■ **The task**: Copy, from the data below, each line that has the word "Dose".

■ **Input data**:
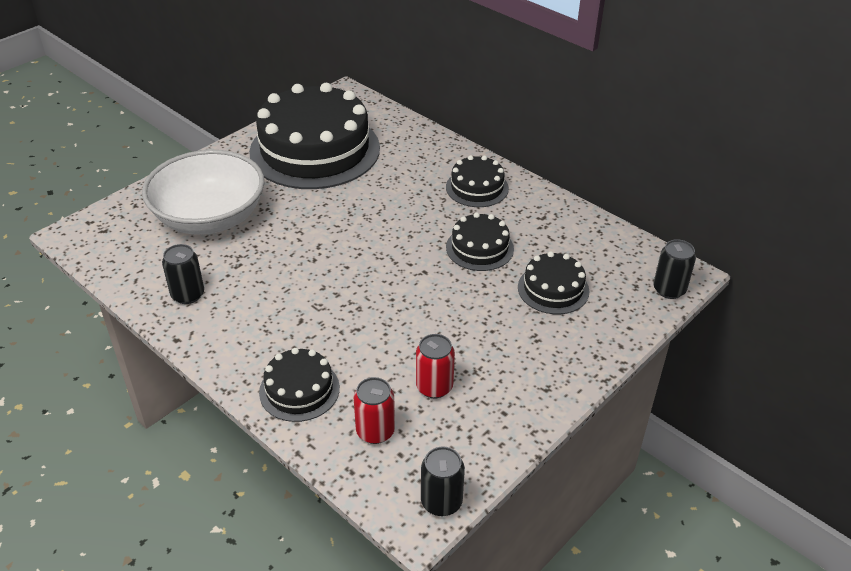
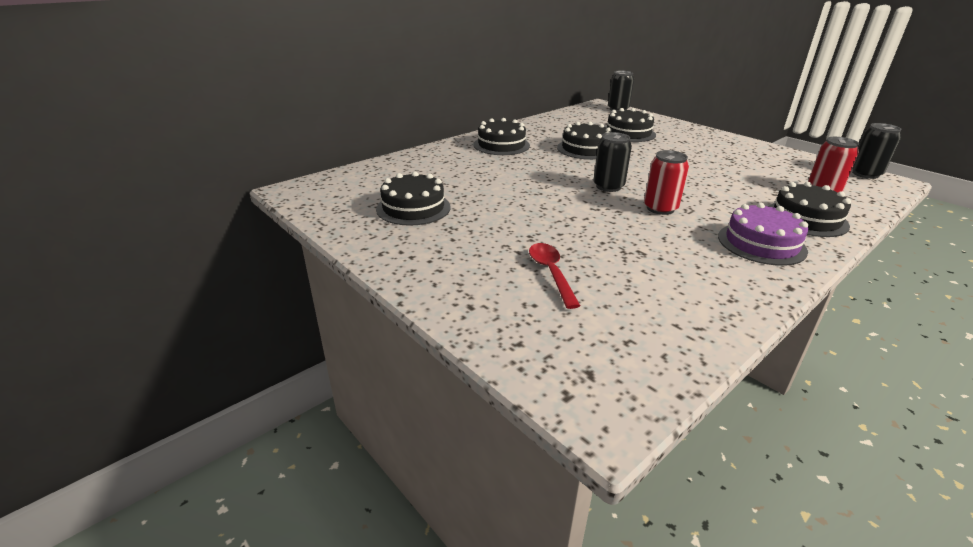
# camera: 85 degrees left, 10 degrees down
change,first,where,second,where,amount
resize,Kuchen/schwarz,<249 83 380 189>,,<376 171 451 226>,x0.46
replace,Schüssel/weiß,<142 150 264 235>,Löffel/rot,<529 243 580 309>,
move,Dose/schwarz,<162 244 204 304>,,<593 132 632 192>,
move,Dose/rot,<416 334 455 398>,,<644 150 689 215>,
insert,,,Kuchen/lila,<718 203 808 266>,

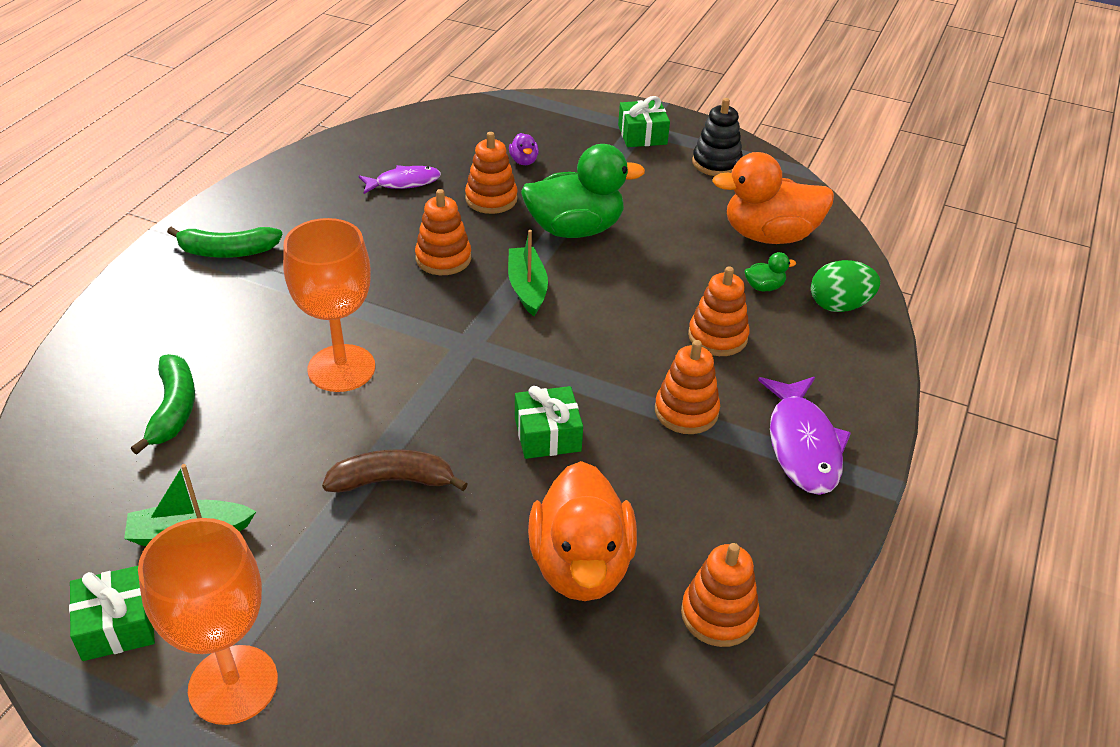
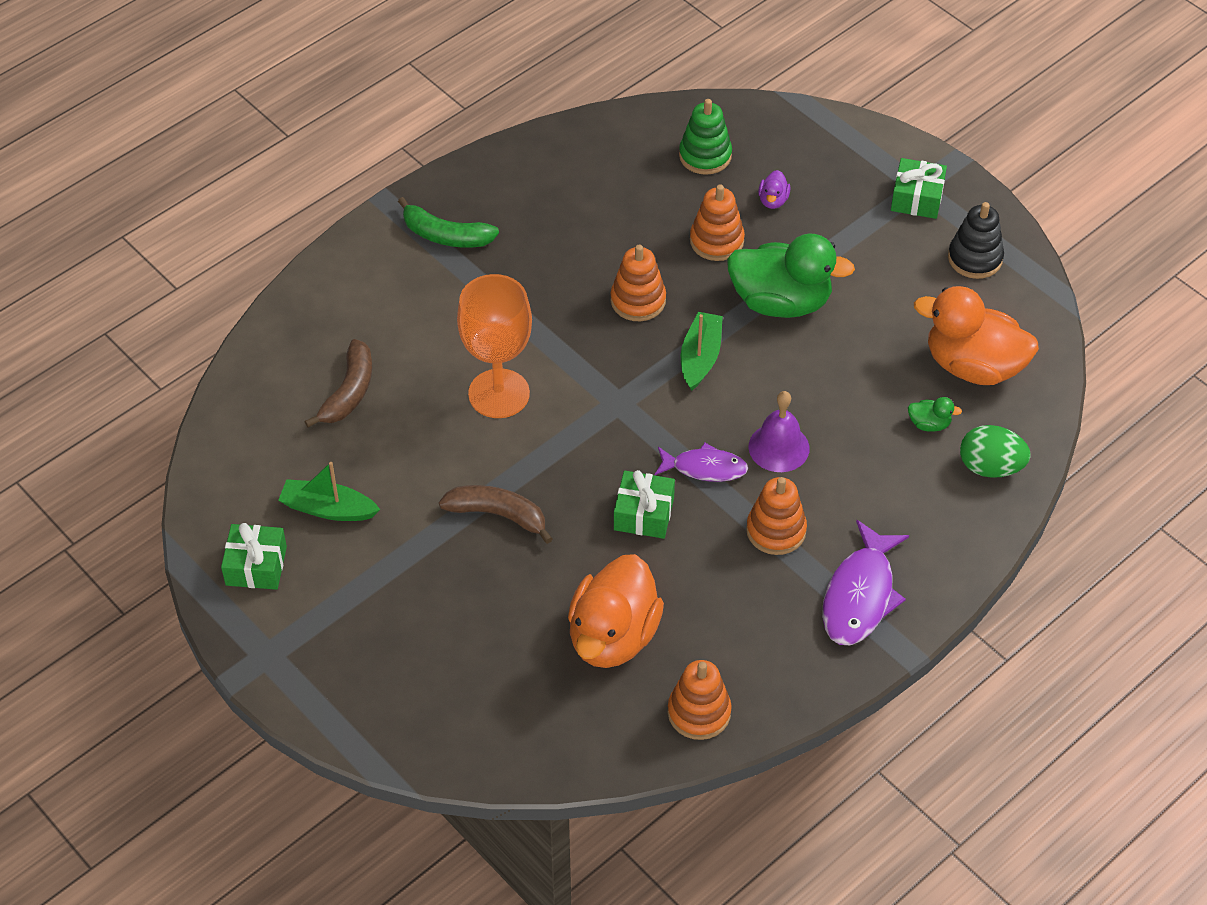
# camera: 25 degrees right, 10 degrees up
change,first,where,second,where,amount
recolor,Banane/grün,<131 354 195 455>,Banane/braun,<304 339 372 428>,
move,Fisch/lila,<359 165 441 194>,,<655 443 748 482>,
insert,,,Stapelspielzeug/grün,<679 99 732 175>,
insert,,,Glocke/lila,<748 391 810 472>,
delete,Kelch/orange,<138 518 278 725>,,,
delete,Stapelspielzeug/orange,<688 266 749 356>,,,

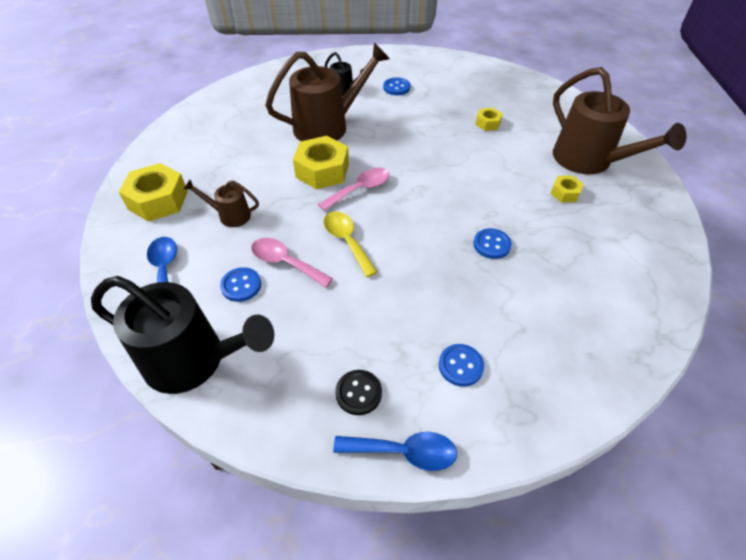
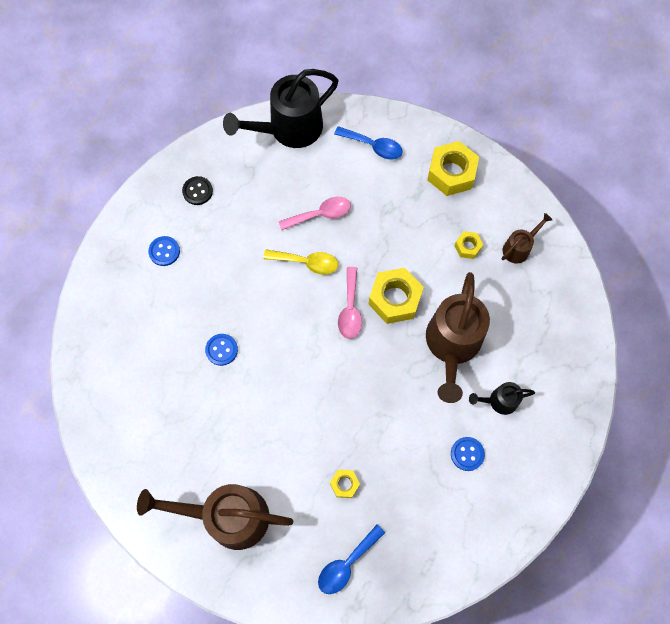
# camera: 130 degrees right, 20 degrees up
change,first,where,second,where,amount
move,Löffel/blau,<333 432 457 471>,,<318 524 385 594>,
move,Sechskantmutter/gelb,<550 175 584 202>,,<454 231 483 259>,
move,Gießkanne/braun,<184 180 259 227>,,<502 213 552 264>,
delete,Knopf/blau,<220 267 261 302>,,,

■ **Result of this exercise**:
move,Dose/schwarz,<162 244 204 304>,,<593 132 632 192>,
move,Dose/rot,<416 334 455 398>,,<644 150 689 215>,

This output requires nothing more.